** Data extracts follows **

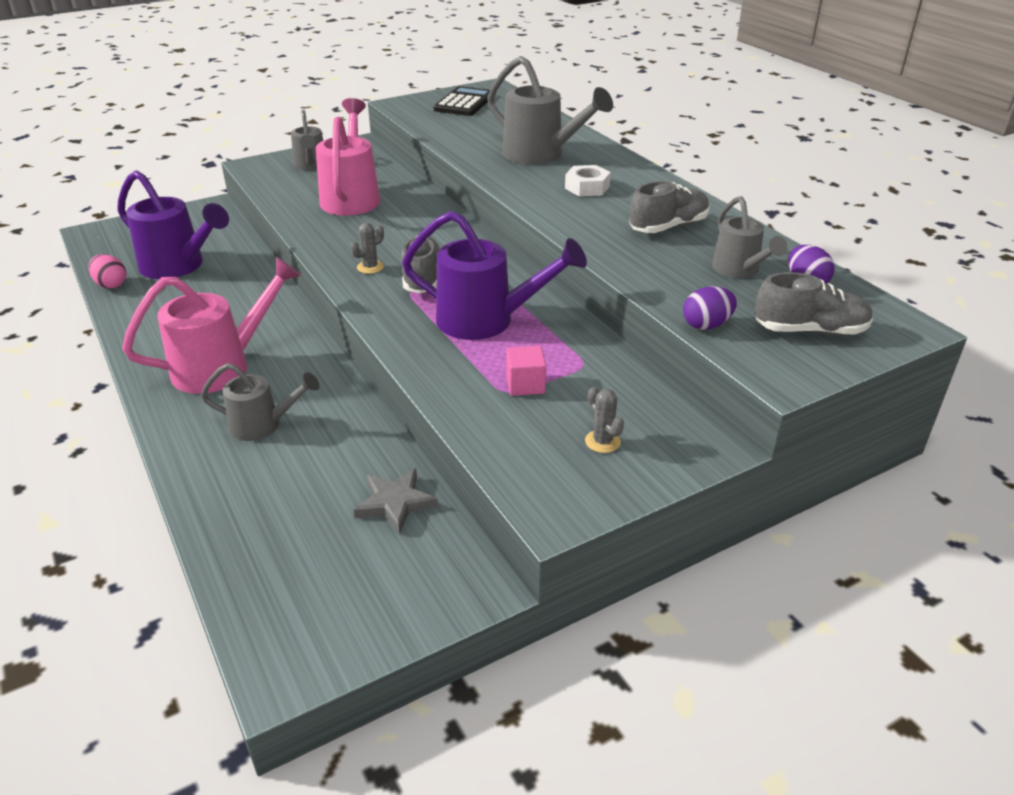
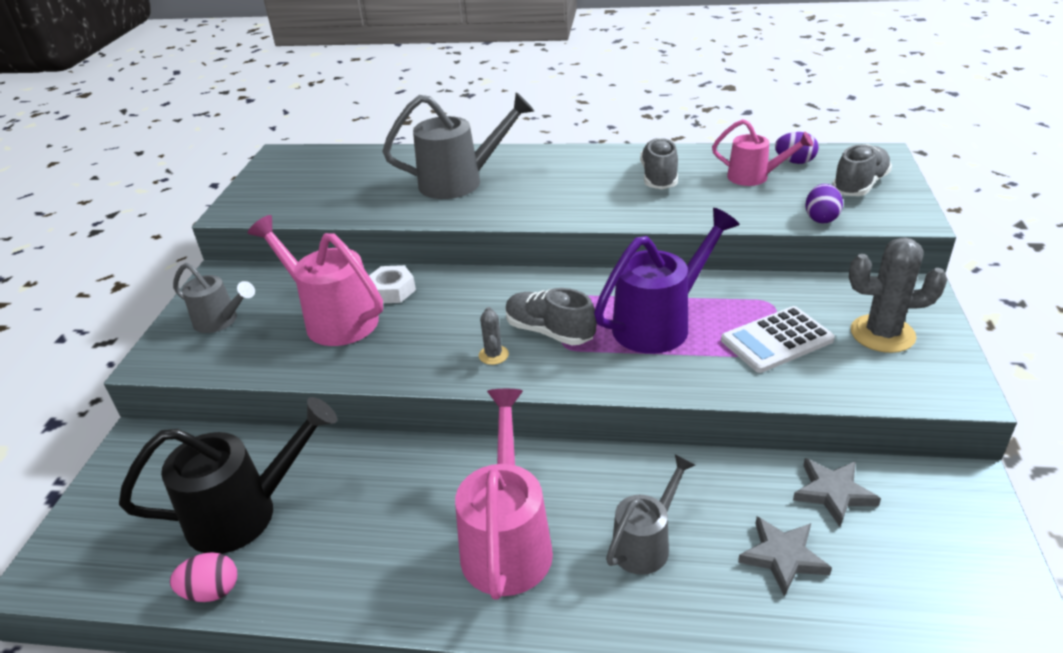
camera: 50 degrees left, 0 degrees up
(178, 266) = (245, 513): purple watering can -> black watering can
(297, 496) = (783, 556): none -> grey star
(464, 103) = (291, 178): black calculator -> none
(525, 384) = (776, 340): pink cube -> white calculator
(587, 187) = (550, 184): white nut -> white nut (392, 290)
(602, 441) = (882, 334): grey cactus -> grey cactus, size x1.99
(739, 270) = (754, 177): grey watering can -> pink watering can

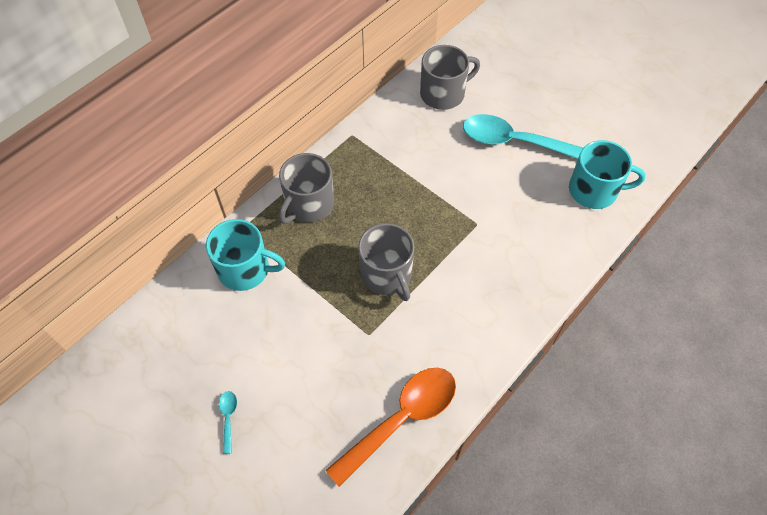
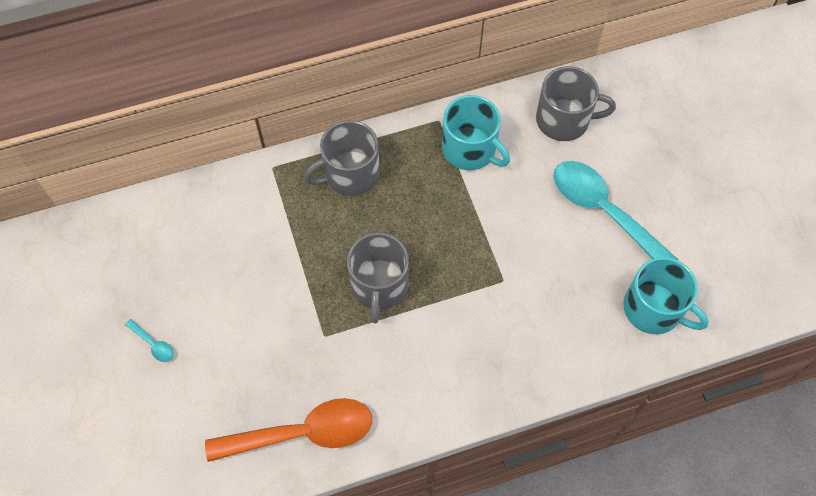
camera: 30 degrees right, 5 degrees up
(228, 418) = (153, 344): turquoise spoon -> turquoise spoon turned 105 degrees clockwise
(245, 269) = (251, 210): turquoise mug -> turquoise mug (470, 149)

** End of Data extracts **

◆ Task to complete ◆
Return all records exactly; no pictures.

◆ Task answer ◆
camera: 50 degrees left, 0 degrees up
(178, 266) = (245, 513): purple watering can -> black watering can
(297, 496) = (783, 556): none -> grey star
(464, 103) = (291, 178): black calculator -> none
(525, 384) = (776, 340): pink cube -> white calculator
(587, 187) = (550, 184): white nut -> white nut (392, 290)
(602, 441) = (882, 334): grey cactus -> grey cactus, size x1.99
(739, 270) = (754, 177): grey watering can -> pink watering can

camera: 30 degrees right, 5 degrees up
(228, 418) = (153, 344): turquoise spoon -> turquoise spoon turned 105 degrees clockwise
(245, 269) = (251, 210): turquoise mug -> turquoise mug (470, 149)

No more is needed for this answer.